(Source material):
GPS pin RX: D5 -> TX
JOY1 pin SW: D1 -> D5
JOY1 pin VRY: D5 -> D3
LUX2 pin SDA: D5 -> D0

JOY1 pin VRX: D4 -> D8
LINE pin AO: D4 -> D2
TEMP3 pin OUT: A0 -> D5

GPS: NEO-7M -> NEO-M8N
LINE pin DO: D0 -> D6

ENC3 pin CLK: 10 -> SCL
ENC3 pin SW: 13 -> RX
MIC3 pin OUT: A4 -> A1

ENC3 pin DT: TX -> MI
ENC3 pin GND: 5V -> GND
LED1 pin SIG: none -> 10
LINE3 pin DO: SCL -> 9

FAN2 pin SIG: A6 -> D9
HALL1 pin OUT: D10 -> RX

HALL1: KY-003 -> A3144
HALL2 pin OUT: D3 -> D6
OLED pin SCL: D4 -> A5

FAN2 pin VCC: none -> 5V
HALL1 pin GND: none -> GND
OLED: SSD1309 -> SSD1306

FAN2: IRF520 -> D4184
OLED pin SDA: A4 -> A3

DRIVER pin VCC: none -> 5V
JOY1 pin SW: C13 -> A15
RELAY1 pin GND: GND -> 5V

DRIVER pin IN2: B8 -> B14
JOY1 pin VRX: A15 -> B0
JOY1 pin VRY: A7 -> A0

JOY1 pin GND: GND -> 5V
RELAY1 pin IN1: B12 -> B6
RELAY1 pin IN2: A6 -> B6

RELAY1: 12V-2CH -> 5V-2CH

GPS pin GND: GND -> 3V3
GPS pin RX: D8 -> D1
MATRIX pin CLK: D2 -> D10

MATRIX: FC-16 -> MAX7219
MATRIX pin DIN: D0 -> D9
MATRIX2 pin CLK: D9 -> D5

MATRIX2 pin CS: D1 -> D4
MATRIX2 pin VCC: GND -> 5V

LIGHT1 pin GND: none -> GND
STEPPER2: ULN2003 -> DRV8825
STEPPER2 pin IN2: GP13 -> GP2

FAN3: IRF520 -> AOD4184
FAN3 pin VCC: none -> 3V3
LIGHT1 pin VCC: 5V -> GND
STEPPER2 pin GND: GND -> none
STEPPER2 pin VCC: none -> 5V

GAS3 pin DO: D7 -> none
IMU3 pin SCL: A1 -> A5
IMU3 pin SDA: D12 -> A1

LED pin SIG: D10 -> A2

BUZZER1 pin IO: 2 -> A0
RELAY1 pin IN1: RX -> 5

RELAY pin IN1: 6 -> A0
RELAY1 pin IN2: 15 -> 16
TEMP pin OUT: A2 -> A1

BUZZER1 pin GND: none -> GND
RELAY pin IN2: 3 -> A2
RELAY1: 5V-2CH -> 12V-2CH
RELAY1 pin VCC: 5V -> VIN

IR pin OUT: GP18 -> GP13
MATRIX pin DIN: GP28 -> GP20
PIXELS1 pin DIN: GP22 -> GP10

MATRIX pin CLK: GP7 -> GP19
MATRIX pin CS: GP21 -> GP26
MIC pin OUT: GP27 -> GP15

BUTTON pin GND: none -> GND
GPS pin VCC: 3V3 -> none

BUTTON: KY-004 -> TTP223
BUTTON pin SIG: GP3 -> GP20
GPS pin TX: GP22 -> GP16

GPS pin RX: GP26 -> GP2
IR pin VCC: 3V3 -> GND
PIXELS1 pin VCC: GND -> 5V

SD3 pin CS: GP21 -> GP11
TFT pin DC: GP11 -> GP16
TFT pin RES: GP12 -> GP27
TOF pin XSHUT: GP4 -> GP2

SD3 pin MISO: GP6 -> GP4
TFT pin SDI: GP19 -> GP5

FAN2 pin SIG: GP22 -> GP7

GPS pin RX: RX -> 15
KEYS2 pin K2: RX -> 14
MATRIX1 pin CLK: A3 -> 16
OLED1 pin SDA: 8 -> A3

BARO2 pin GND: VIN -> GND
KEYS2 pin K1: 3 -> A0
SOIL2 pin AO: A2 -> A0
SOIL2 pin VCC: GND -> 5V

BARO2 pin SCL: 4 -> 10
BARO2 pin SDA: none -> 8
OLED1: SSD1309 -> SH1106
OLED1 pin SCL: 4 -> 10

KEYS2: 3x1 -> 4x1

(Work order):
Every entry shown above should be transcribed without alteration.

(Response area):
GPS pin RX: D5 -> TX
JOY1 pin SW: D1 -> D5
JOY1 pin VRY: D5 -> D3
LUX2 pin SDA: D5 -> D0

JOY1 pin VRX: D4 -> D8
LINE pin AO: D4 -> D2
TEMP3 pin OUT: A0 -> D5

GPS: NEO-7M -> NEO-M8N
LINE pin DO: D0 -> D6

ENC3 pin CLK: 10 -> SCL
ENC3 pin SW: 13 -> RX
MIC3 pin OUT: A4 -> A1

ENC3 pin DT: TX -> MI
ENC3 pin GND: 5V -> GND
LED1 pin SIG: none -> 10
LINE3 pin DO: SCL -> 9

FAN2 pin SIG: A6 -> D9
HALL1 pin OUT: D10 -> RX

HALL1: KY-003 -> A3144
HALL2 pin OUT: D3 -> D6
OLED pin SCL: D4 -> A5

FAN2 pin VCC: none -> 5V
HALL1 pin GND: none -> GND
OLED: SSD1309 -> SSD1306

FAN2: IRF520 -> D4184
OLED pin SDA: A4 -> A3

DRIVER pin VCC: none -> 5V
JOY1 pin SW: C13 -> A15
RELAY1 pin GND: GND -> 5V

DRIVER pin IN2: B8 -> B14
JOY1 pin VRX: A15 -> B0
JOY1 pin VRY: A7 -> A0

JOY1 pin GND: GND -> 5V
RELAY1 pin IN1: B12 -> B6
RELAY1 pin IN2: A6 -> B6

RELAY1: 12V-2CH -> 5V-2CH

GPS pin GND: GND -> 3V3
GPS pin RX: D8 -> D1
MATRIX pin CLK: D2 -> D10

MATRIX: FC-16 -> MAX7219
MATRIX pin DIN: D0 -> D9
MATRIX2 pin CLK: D9 -> D5

MATRIX2 pin CS: D1 -> D4
MATRIX2 pin VCC: GND -> 5V

LIGHT1 pin GND: none -> GND
STEPPER2: ULN2003 -> DRV8825
STEPPER2 pin IN2: GP13 -> GP2

FAN3: IRF520 -> AOD4184
FAN3 pin VCC: none -> 3V3
LIGHT1 pin VCC: 5V -> GND
STEPPER2 pin GND: GND -> none
STEPPER2 pin VCC: none -> 5V

GAS3 pin DO: D7 -> none
IMU3 pin SCL: A1 -> A5
IMU3 pin SDA: D12 -> A1

LED pin SIG: D10 -> A2

BUZZER1 pin IO: 2 -> A0
RELAY1 pin IN1: RX -> 5

RELAY pin IN1: 6 -> A0
RELAY1 pin IN2: 15 -> 16
TEMP pin OUT: A2 -> A1

BUZZER1 pin GND: none -> GND
RELAY pin IN2: 3 -> A2
RELAY1: 5V-2CH -> 12V-2CH
RELAY1 pin VCC: 5V -> VIN

IR pin OUT: GP18 -> GP13
MATRIX pin DIN: GP28 -> GP20
PIXELS1 pin DIN: GP22 -> GP10

MATRIX pin CLK: GP7 -> GP19
MATRIX pin CS: GP21 -> GP26
MIC pin OUT: GP27 -> GP15

BUTTON pin GND: none -> GND
GPS pin VCC: 3V3 -> none

BUTTON: KY-004 -> TTP223
BUTTON pin SIG: GP3 -> GP20
GPS pin TX: GP22 -> GP16

GPS pin RX: GP26 -> GP2
IR pin VCC: 3V3 -> GND
PIXELS1 pin VCC: GND -> 5V

SD3 pin CS: GP21 -> GP11
TFT pin DC: GP11 -> GP16
TFT pin RES: GP12 -> GP27
TOF pin XSHUT: GP4 -> GP2

SD3 pin MISO: GP6 -> GP4
TFT pin SDI: GP19 -> GP5

FAN2 pin SIG: GP22 -> GP7

GPS pin RX: RX -> 15
KEYS2 pin K2: RX -> 14
MATRIX1 pin CLK: A3 -> 16
OLED1 pin SDA: 8 -> A3

BARO2 pin GND: VIN -> GND
KEYS2 pin K1: 3 -> A0
SOIL2 pin AO: A2 -> A0
SOIL2 pin VCC: GND -> 5V

BARO2 pin SCL: 4 -> 10
BARO2 pin SDA: none -> 8
OLED1: SSD1309 -> SH1106
OLED1 pin SCL: 4 -> 10

KEYS2: 3x1 -> 4x1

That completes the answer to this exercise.